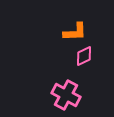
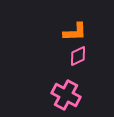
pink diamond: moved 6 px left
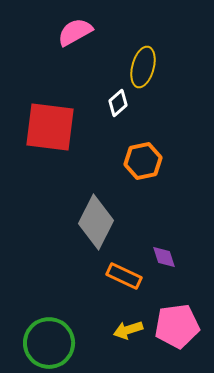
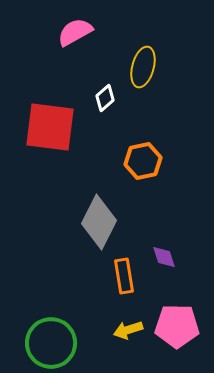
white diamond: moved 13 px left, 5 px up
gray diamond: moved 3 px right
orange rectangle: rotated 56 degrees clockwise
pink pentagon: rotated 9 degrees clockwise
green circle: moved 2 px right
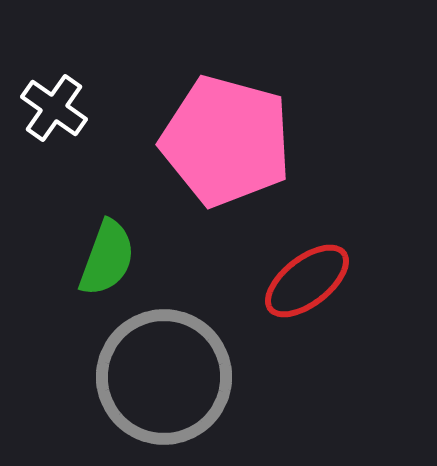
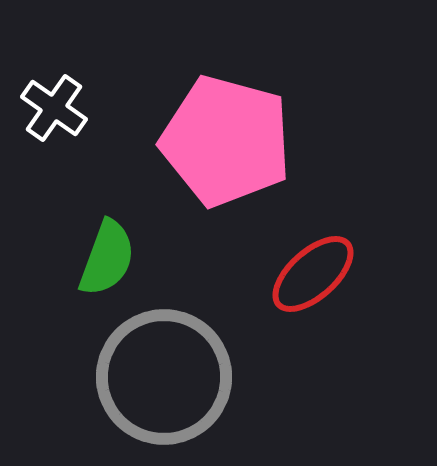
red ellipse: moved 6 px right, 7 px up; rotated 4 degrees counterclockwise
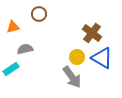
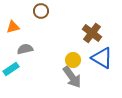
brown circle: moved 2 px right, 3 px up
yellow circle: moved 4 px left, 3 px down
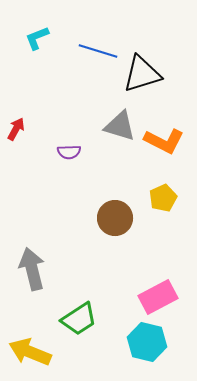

------

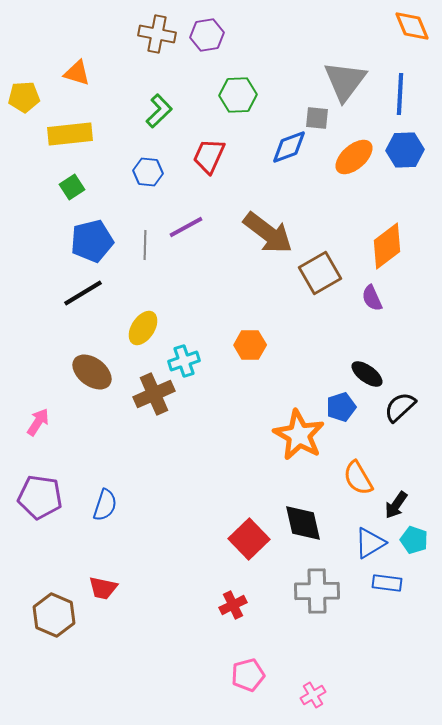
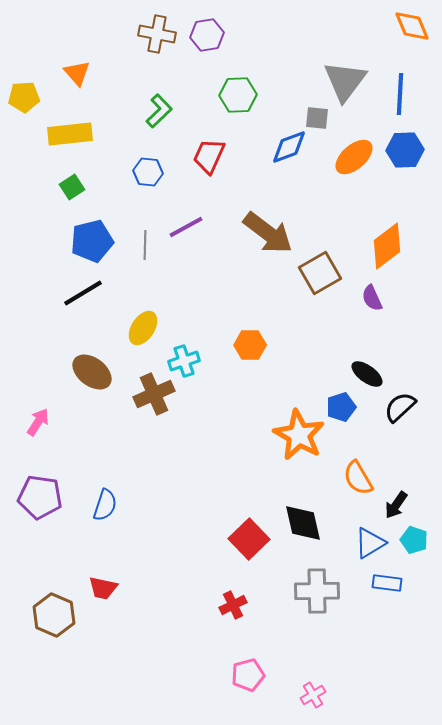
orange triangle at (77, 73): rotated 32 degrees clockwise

------

▶ [WHAT TO DO]
Looking above, find the stretch of lines that opens with the one holding "orange rectangle: rotated" and closes with the one holding "yellow circle: moved 4 px left, 3 px down". Copy it exactly, pictures excluded.

▶ [COMPLETED EXERCISE]
orange rectangle: rotated 56 degrees clockwise
pink pentagon: rotated 9 degrees clockwise
green circle: moved 2 px right
red ellipse: moved 6 px right, 7 px up; rotated 4 degrees counterclockwise
brown circle: moved 2 px right, 3 px up
yellow circle: moved 4 px left, 3 px down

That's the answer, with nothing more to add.